- [WHAT IS NEEDED]: With the exception of the pictures, write out the data below precisely.

[Object change listings]
# # # # # # #

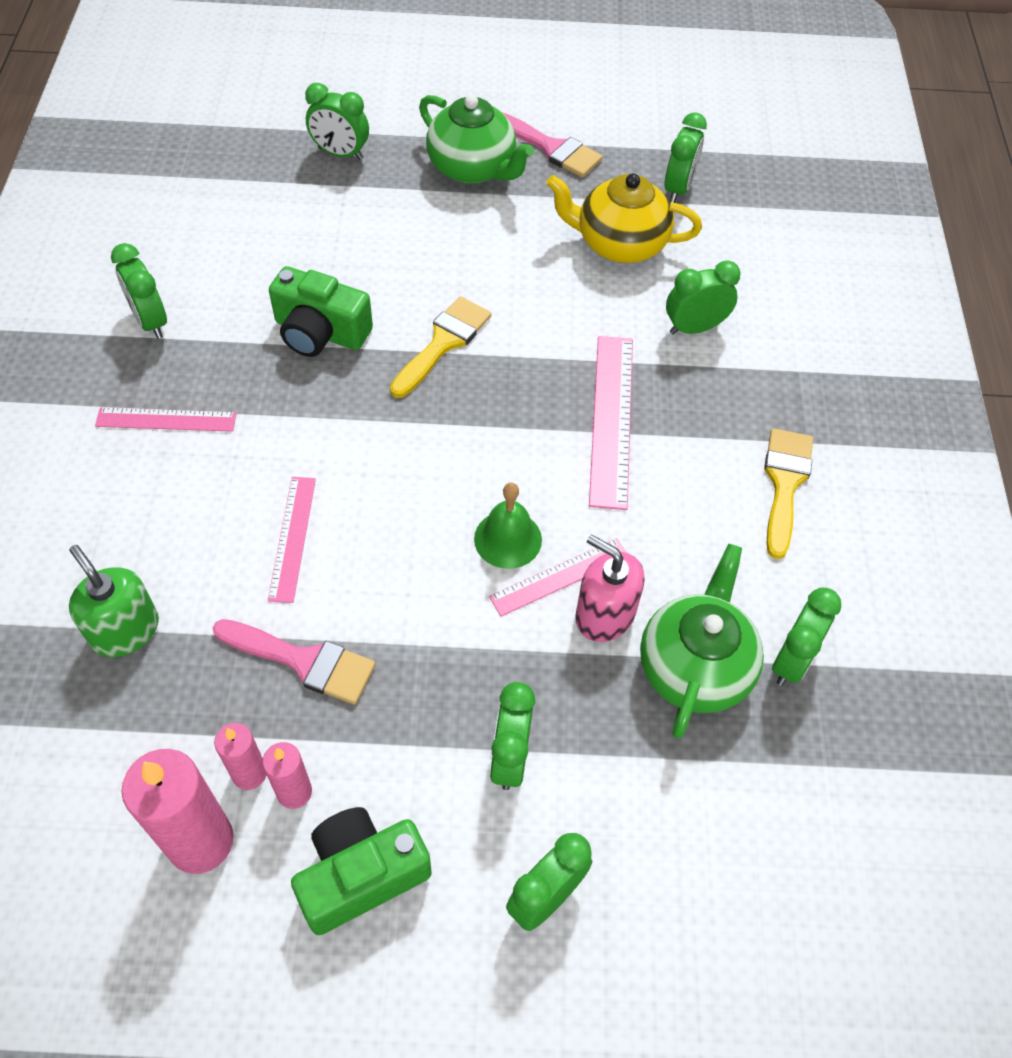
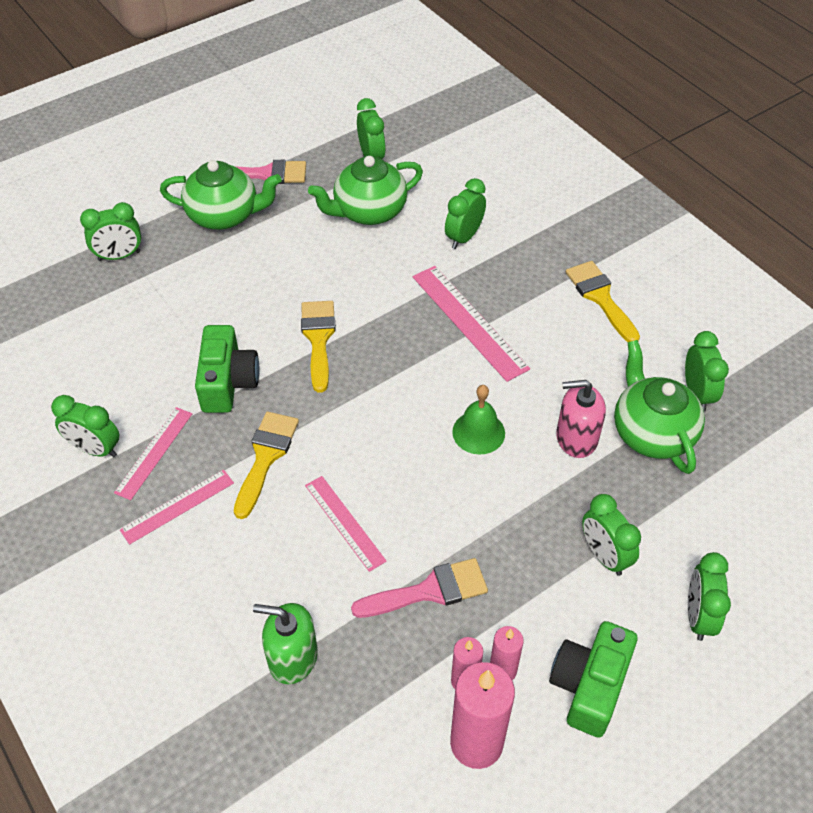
camera: 35 degrees left, 5 degrees down
(284, 426) = (265, 457): none -> yellow brush
(320, 332) = (228, 382): green camera -> green camera turned 75 degrees counterclockwise
(560, 577) = (530, 434): pink ruler -> pink ruler (154, 452)
(619, 244) = (368, 211): yellow teapot -> green teapot

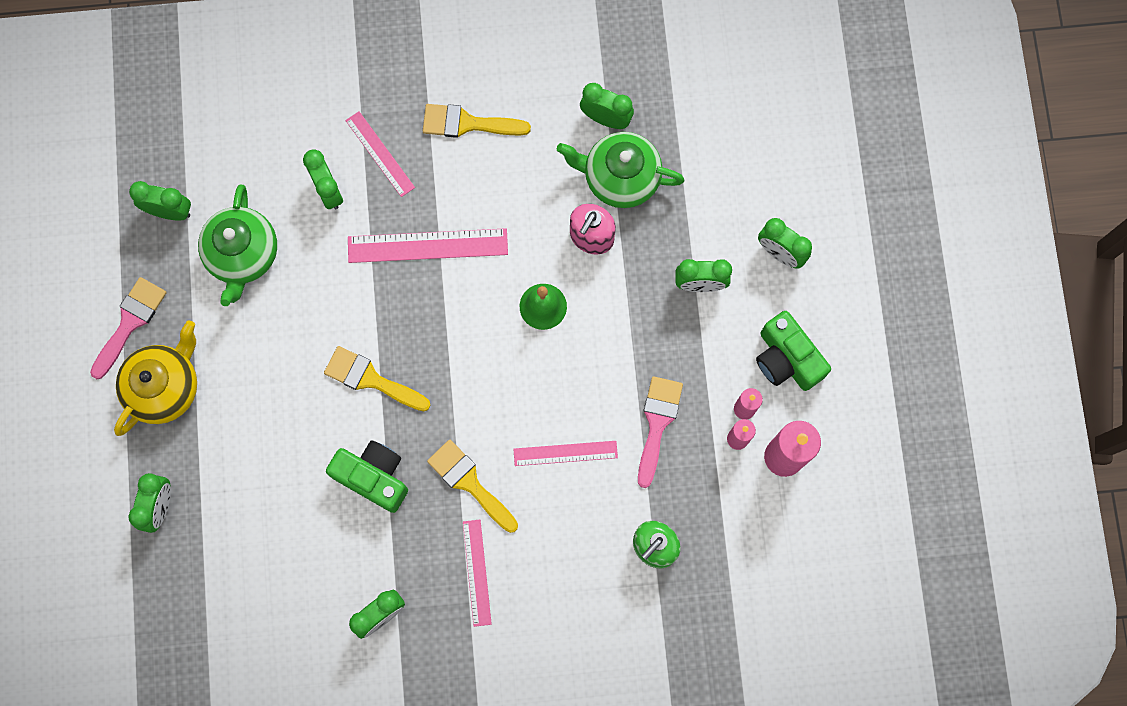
camera: 60 degrees left, 25 degrees up
(154, 452) = (412, 569): pink ruler -> pink ruler (380, 154)
(224, 215) = (165, 387): green teapot -> yellow teapot

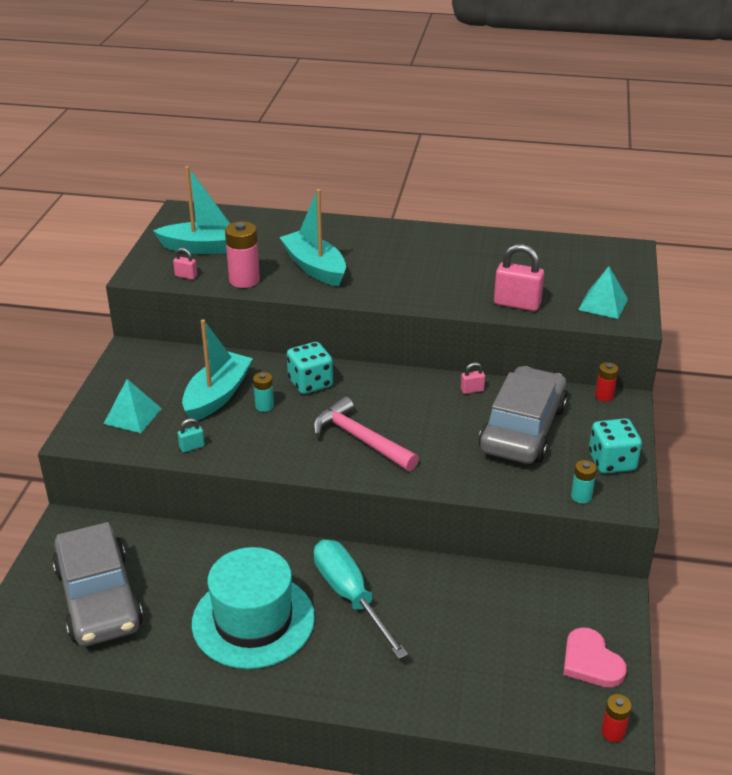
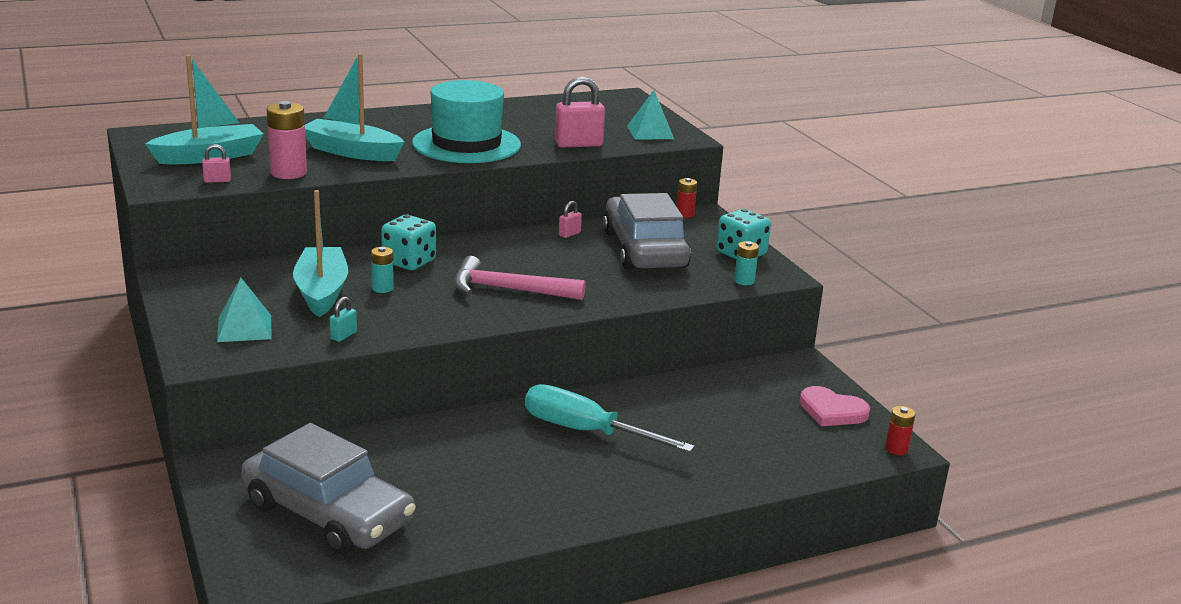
camera: 35 degrees left, 10 degrees down
(253, 620) = (514, 477): turquoise hat -> turquoise hat (466, 144)

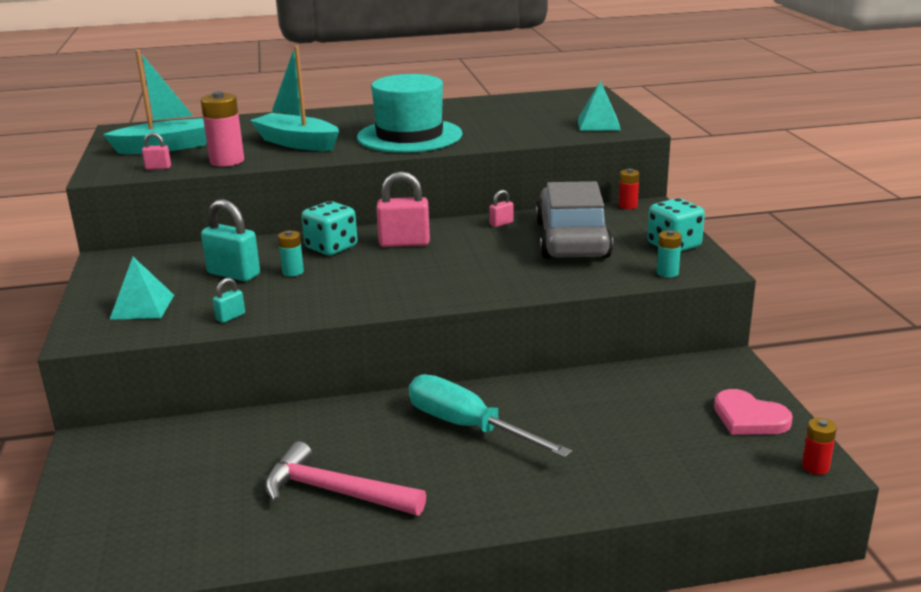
camera: 15 degrees right, 0 degrees up
(321, 292) = (234, 274): turquoise boat -> turquoise padlock
(328, 513) = (168, 499): grey car -> none
(509, 289) = (416, 276): pink hammer -> pink hammer (335, 491)
(578, 144) = (520, 135): pink padlock -> pink padlock (404, 243)

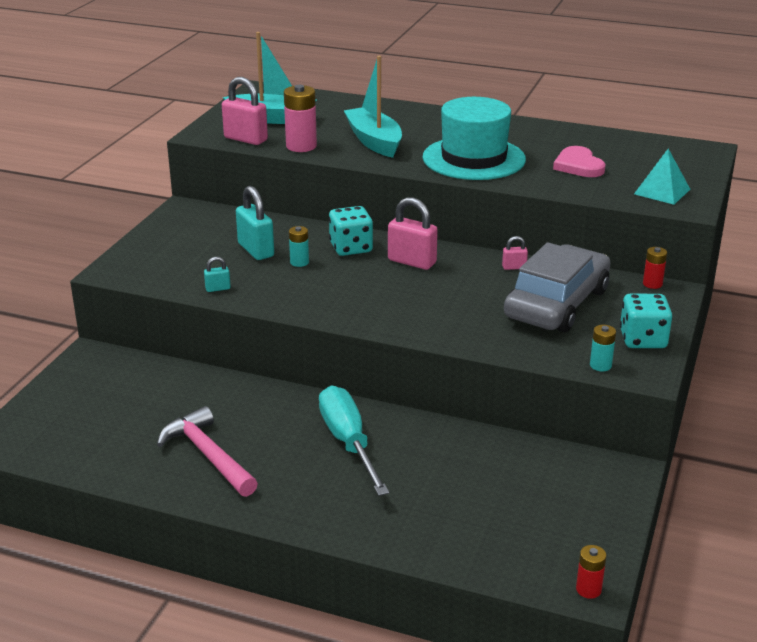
camera: 30 degrees right, 5 degrees up
(142, 307) = (169, 259): turquoise pyramid -> none
(158, 168) = (246, 139): pink padlock -> pink padlock, size x2.02
(749, 418) = (583, 526): pink heart -> pink heart (578, 165)

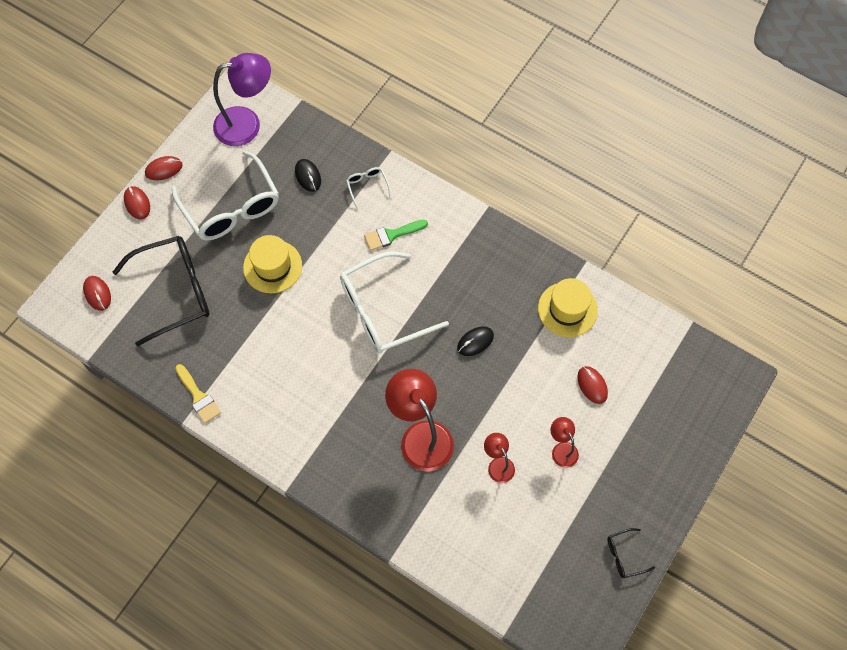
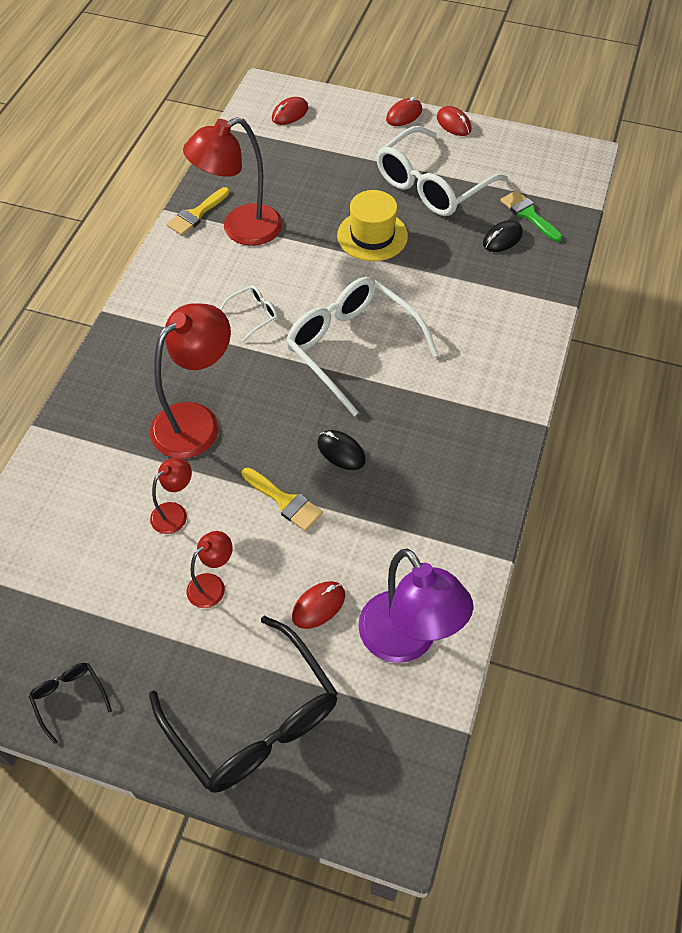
camera: 75 degrees right, 10 degrees down
(175, 291) = (312, 167): black glasses -> black glasses (254, 720)
(230, 364) = (240, 230): none -> red lamp
(247, 124) = (543, 173): purple lamp -> purple lamp (406, 641)
(367, 186) = (514, 295): white glasses -> white glasses (254, 315)
(391, 235) = (458, 333): green brush -> green brush (528, 214)
(507, 388) = (285, 501): none -> yellow brush
(567, 309) = (426, 551): yellow hat -> none

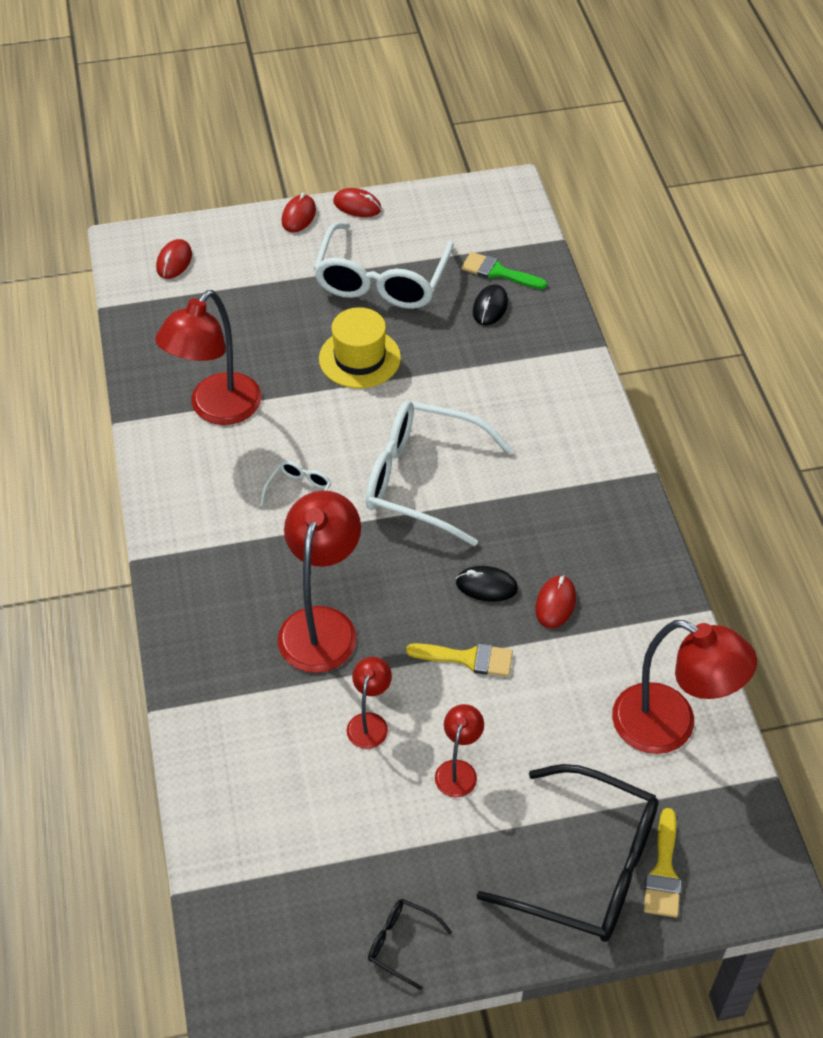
camera: 30 degrees left, 5 degrees down
(196, 214) = (155, 413): yellow brush -> yellow brush (663, 871)
(318, 606) = (570, 737): red mouse -> red mouse (555, 603)
(406, 641) = (670, 726): purple lamp -> red lamp

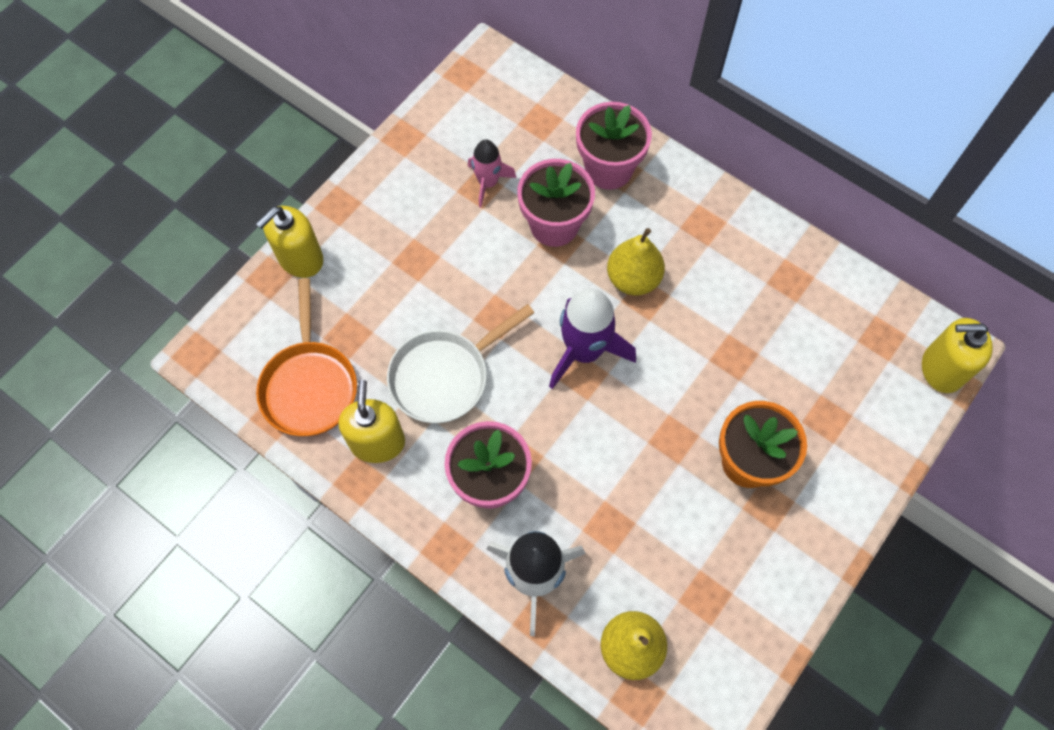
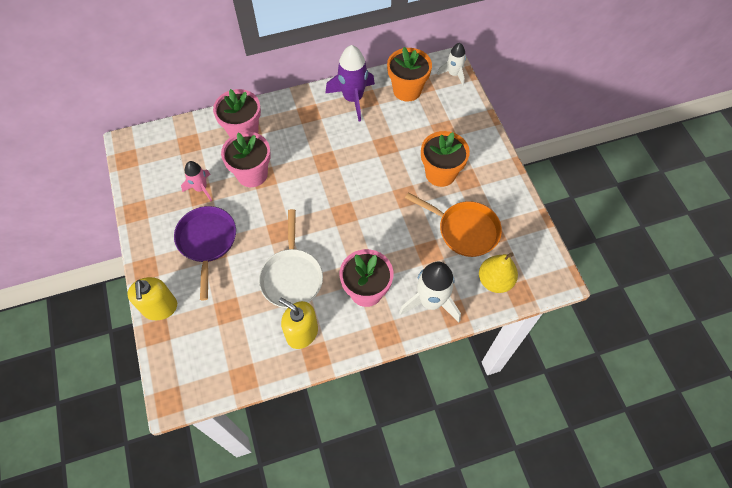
camera: 55 degrees left, 5 degrees down
(309, 386) = (241, 349): orange pan -> orange pan (464, 230)
(421, 245) = (207, 242): none -> purple pan
(584, 351) = (331, 204): purple rocket -> purple rocket (353, 98)
(633, 279) = (311, 159): yellow pear -> none
(853, 323) = (407, 90): none -> orange flower pot
(941, 369) = (453, 74): yellow soap dispenser -> white rocket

# # # # # # #

- [TASK ANSWER]:
camera: 35 degrees left, 5 degrees down
(284, 426) = (265, 457): none -> yellow brush
(320, 332) = (228, 382): green camera -> green camera turned 75 degrees counterclockwise
(560, 577) = (530, 434): pink ruler -> pink ruler (154, 452)
(619, 244) = (368, 211): yellow teapot -> green teapot

camera: 60 degrees left, 25 degrees up
(154, 452) = (412, 569): pink ruler -> pink ruler (380, 154)
(224, 215) = (165, 387): green teapot -> yellow teapot

camera: 35 degrees left, 10 degrees down
(253, 620) = (514, 477): turquoise hat -> turquoise hat (466, 144)

camera: 15 degrees right, 0 degrees up
(321, 292) = (234, 274): turquoise boat -> turquoise padlock
(328, 513) = (168, 499): grey car -> none
(509, 289) = (416, 276): pink hammer -> pink hammer (335, 491)
(578, 144) = (520, 135): pink padlock -> pink padlock (404, 243)

camera: 30 degrees right, 5 degrees up
(142, 307) = (169, 259): turquoise pyramid -> none
(158, 168) = (246, 139): pink padlock -> pink padlock, size x2.02
(749, 418) = (583, 526): pink heart -> pink heart (578, 165)

camera: 75 degrees right, 10 degrees down
(175, 291) = (312, 167): black glasses -> black glasses (254, 720)
(230, 364) = (240, 230): none -> red lamp
(247, 124) = (543, 173): purple lamp -> purple lamp (406, 641)
(367, 186) = (514, 295): white glasses -> white glasses (254, 315)
(391, 235) = (458, 333): green brush -> green brush (528, 214)
(507, 388) = (285, 501): none -> yellow brush
(567, 309) = (426, 551): yellow hat -> none

camera: 30 degrees left, 5 degrees down
(196, 214) = (155, 413): yellow brush -> yellow brush (663, 871)
(318, 606) = (570, 737): red mouse -> red mouse (555, 603)
(406, 641) = (670, 726): purple lamp -> red lamp

camera: 55 degrees left, 5 degrees down
(309, 386) = (241, 349): orange pan -> orange pan (464, 230)
(421, 245) = (207, 242): none -> purple pan
(584, 351) = (331, 204): purple rocket -> purple rocket (353, 98)
(633, 279) = (311, 159): yellow pear -> none
(853, 323) = (407, 90): none -> orange flower pot
(941, 369) = (453, 74): yellow soap dispenser -> white rocket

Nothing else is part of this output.